◆ ABOUT THIS EXERCISE:
Gather all lines in the data that hold the string "flat".

◆ EXERCISE INPUT:
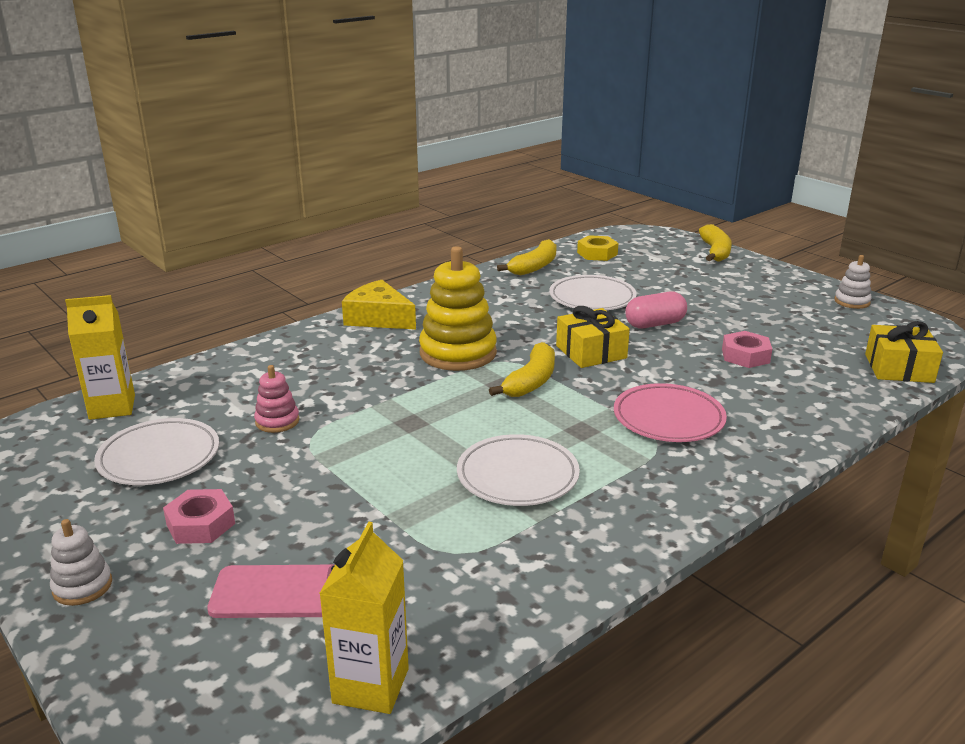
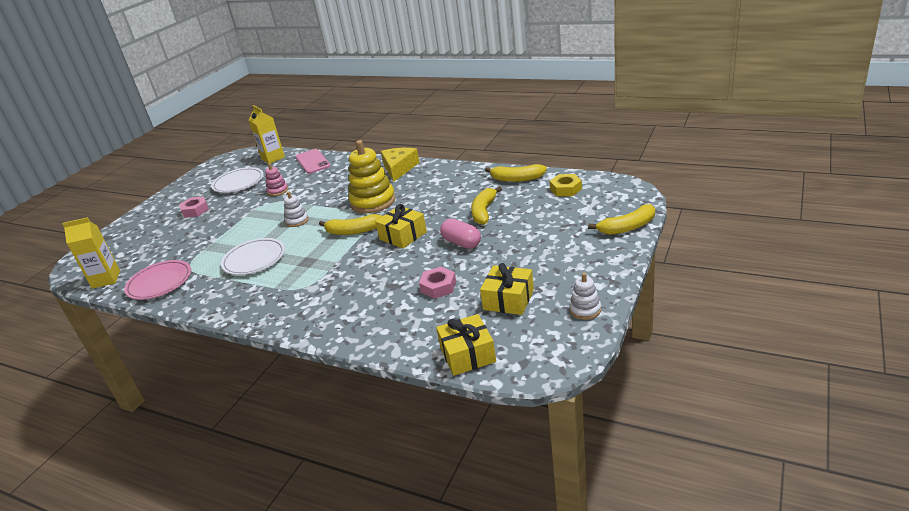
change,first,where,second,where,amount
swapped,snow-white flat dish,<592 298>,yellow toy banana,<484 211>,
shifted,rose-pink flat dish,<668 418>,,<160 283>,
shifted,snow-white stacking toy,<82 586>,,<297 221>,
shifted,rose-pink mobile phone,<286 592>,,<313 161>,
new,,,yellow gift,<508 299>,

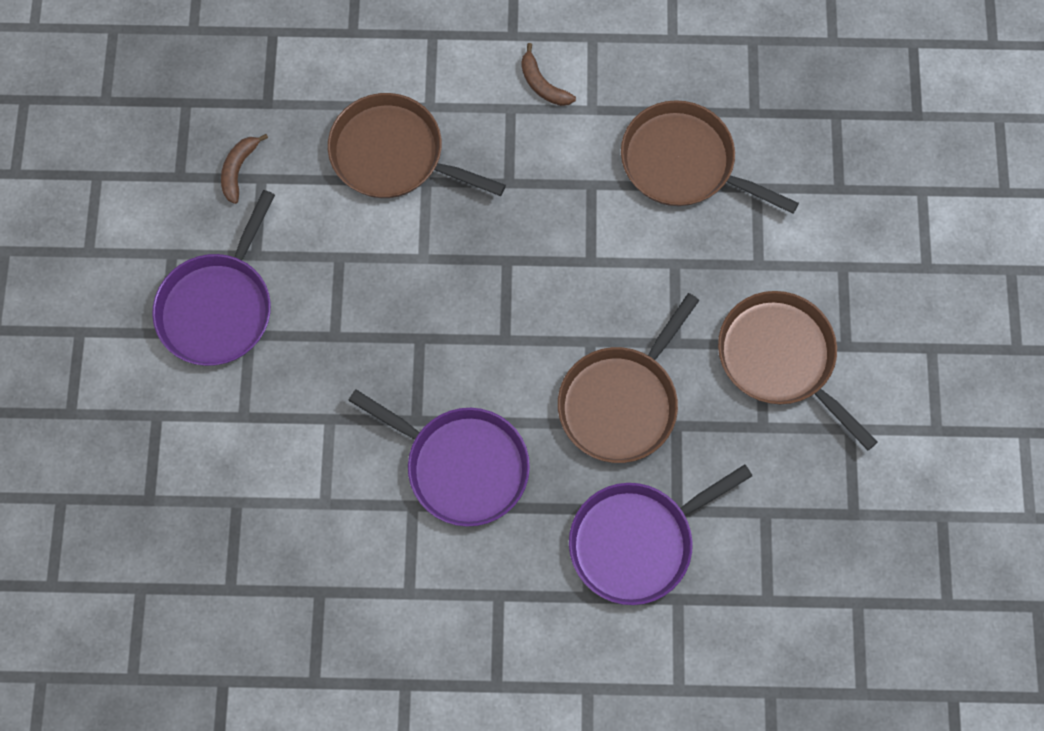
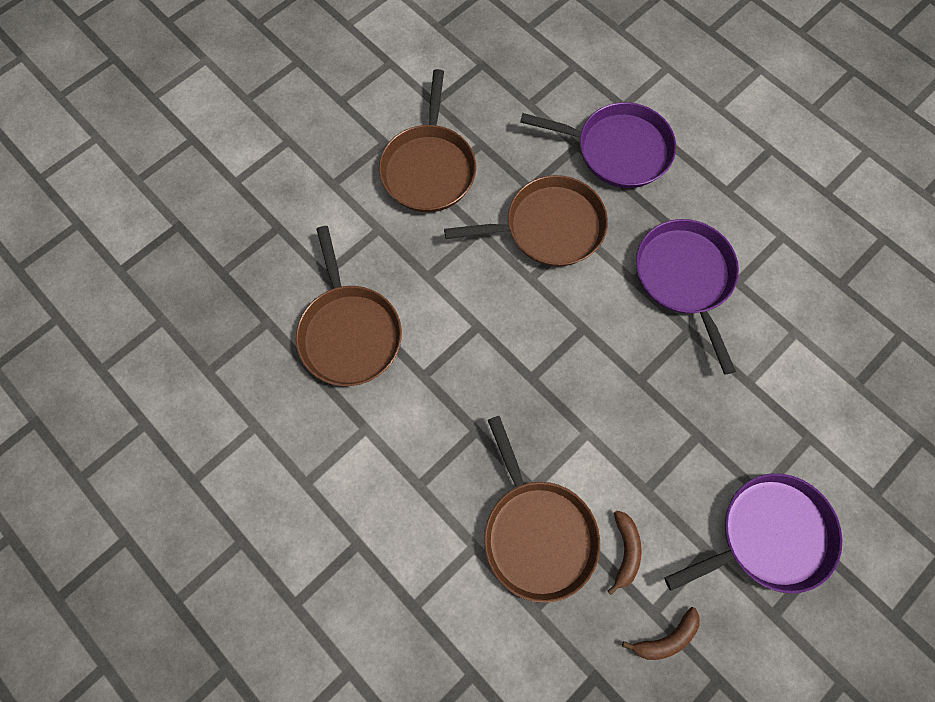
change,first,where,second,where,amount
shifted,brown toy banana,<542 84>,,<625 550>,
==
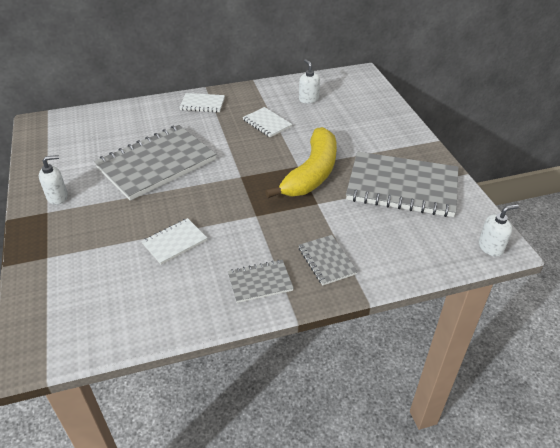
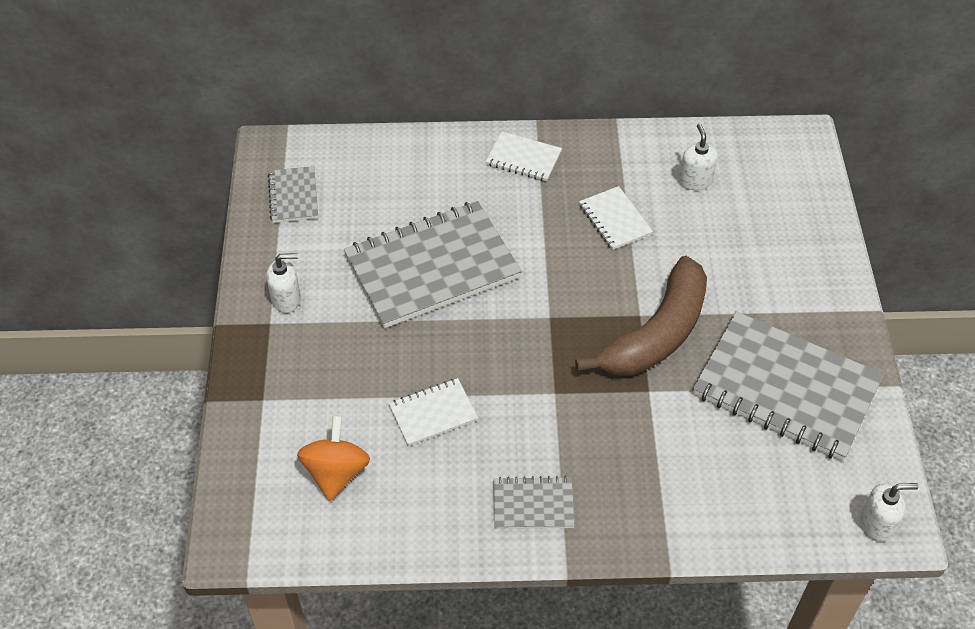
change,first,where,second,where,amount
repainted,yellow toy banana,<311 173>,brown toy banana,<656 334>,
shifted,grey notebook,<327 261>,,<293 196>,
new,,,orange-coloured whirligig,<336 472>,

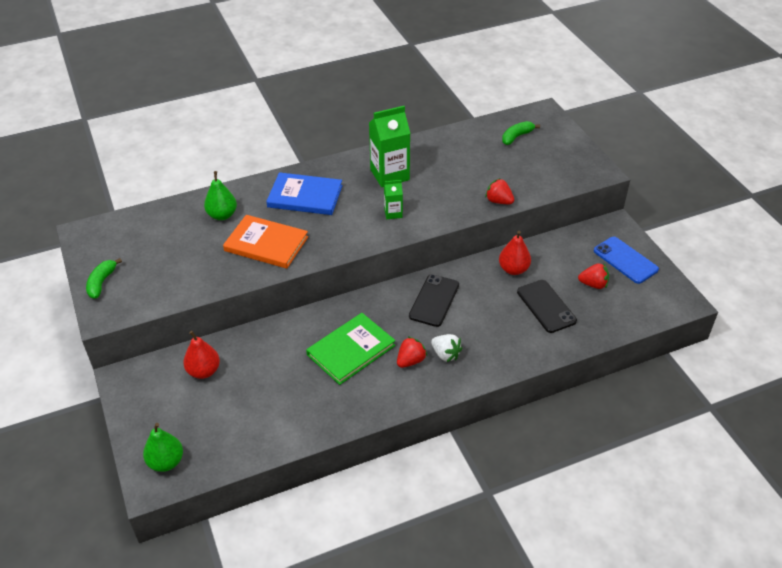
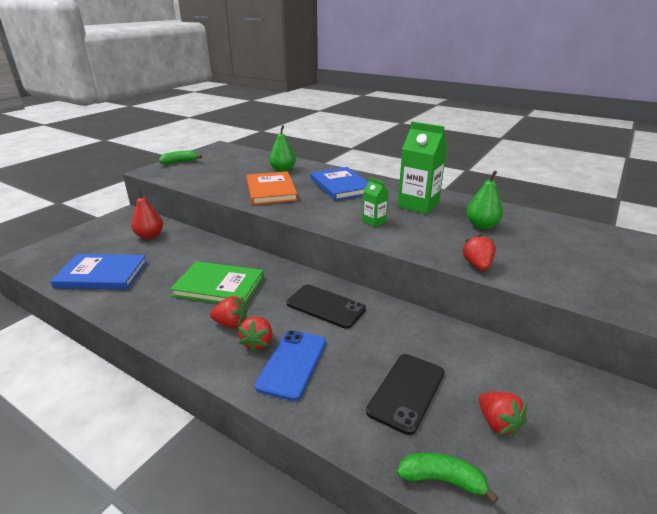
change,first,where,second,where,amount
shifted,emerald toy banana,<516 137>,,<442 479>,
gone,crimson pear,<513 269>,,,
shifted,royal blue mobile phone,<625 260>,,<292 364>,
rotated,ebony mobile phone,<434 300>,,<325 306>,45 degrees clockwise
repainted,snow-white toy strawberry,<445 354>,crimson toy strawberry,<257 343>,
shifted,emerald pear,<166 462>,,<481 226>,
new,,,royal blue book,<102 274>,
* * *
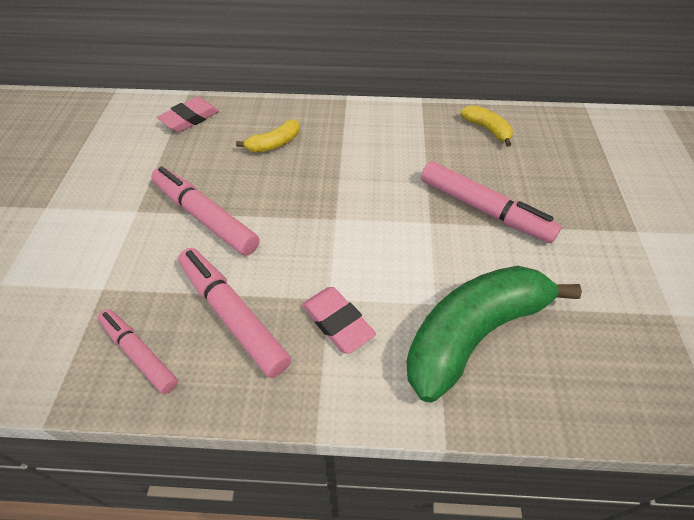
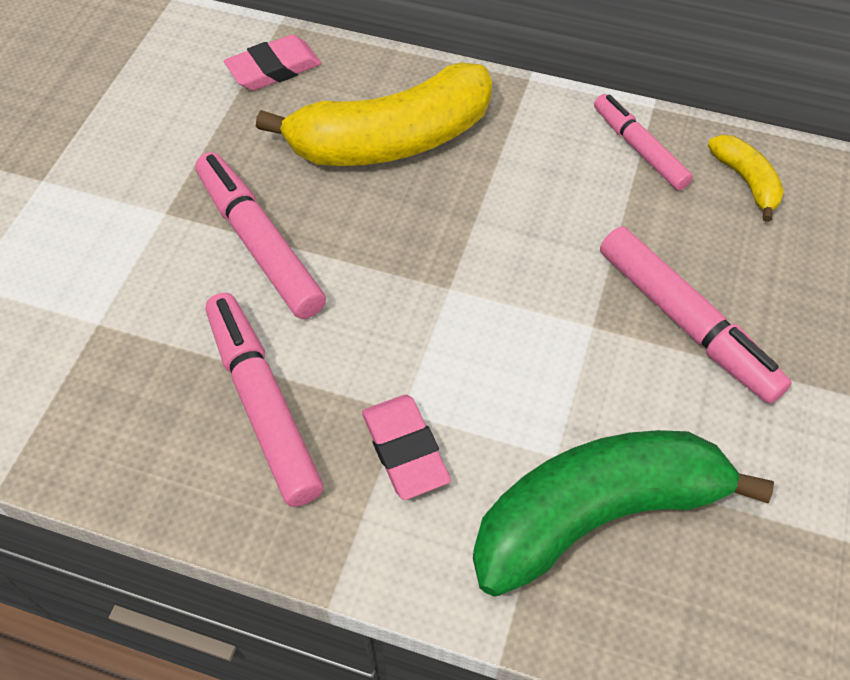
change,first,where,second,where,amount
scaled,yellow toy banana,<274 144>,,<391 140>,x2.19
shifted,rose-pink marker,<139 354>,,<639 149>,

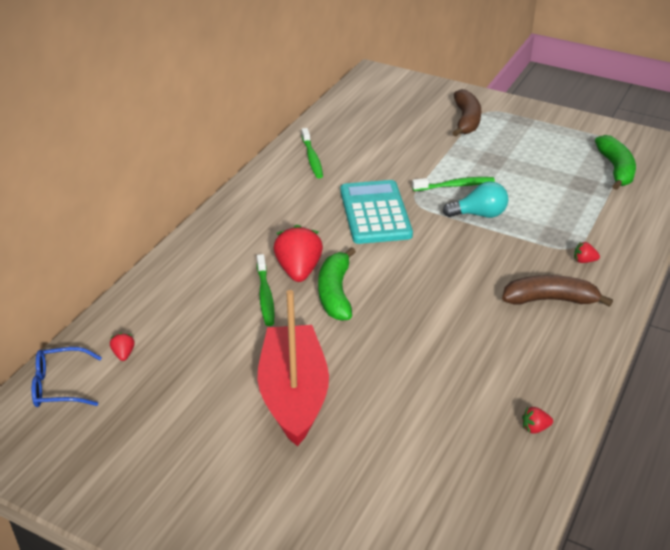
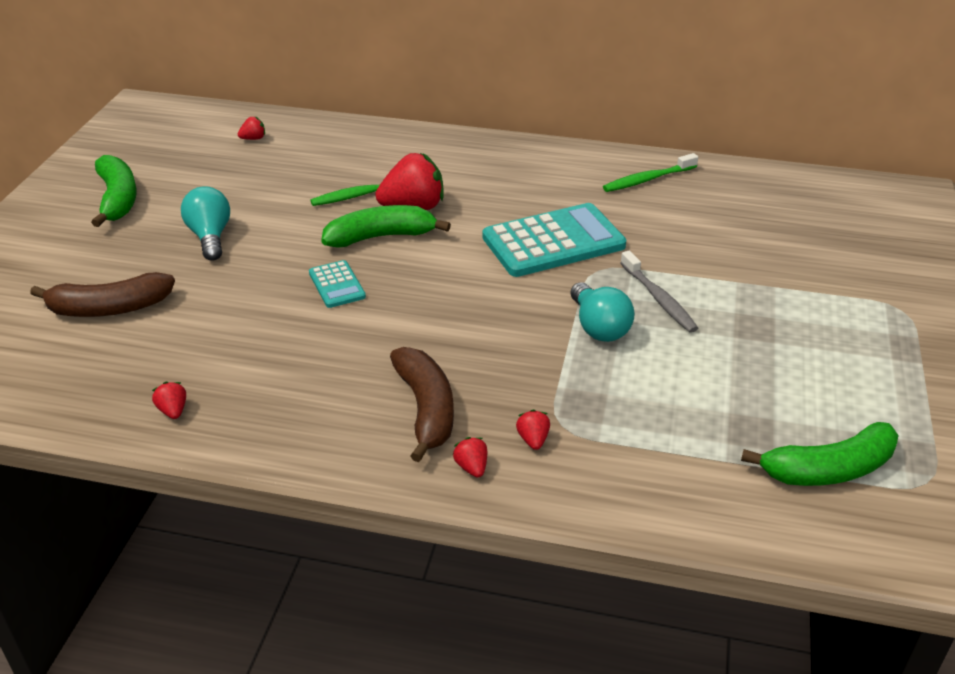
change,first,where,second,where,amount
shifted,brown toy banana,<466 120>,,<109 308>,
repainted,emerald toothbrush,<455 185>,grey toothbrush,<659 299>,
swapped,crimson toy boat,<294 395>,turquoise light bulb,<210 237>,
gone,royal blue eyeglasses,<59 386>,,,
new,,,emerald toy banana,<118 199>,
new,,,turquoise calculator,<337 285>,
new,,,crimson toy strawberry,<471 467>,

◆ THE COMPLETED TASK:
swapped,snow-white flat dish,<592 298>,yellow toy banana,<484 211>,
shifted,rose-pink flat dish,<668 418>,,<160 283>,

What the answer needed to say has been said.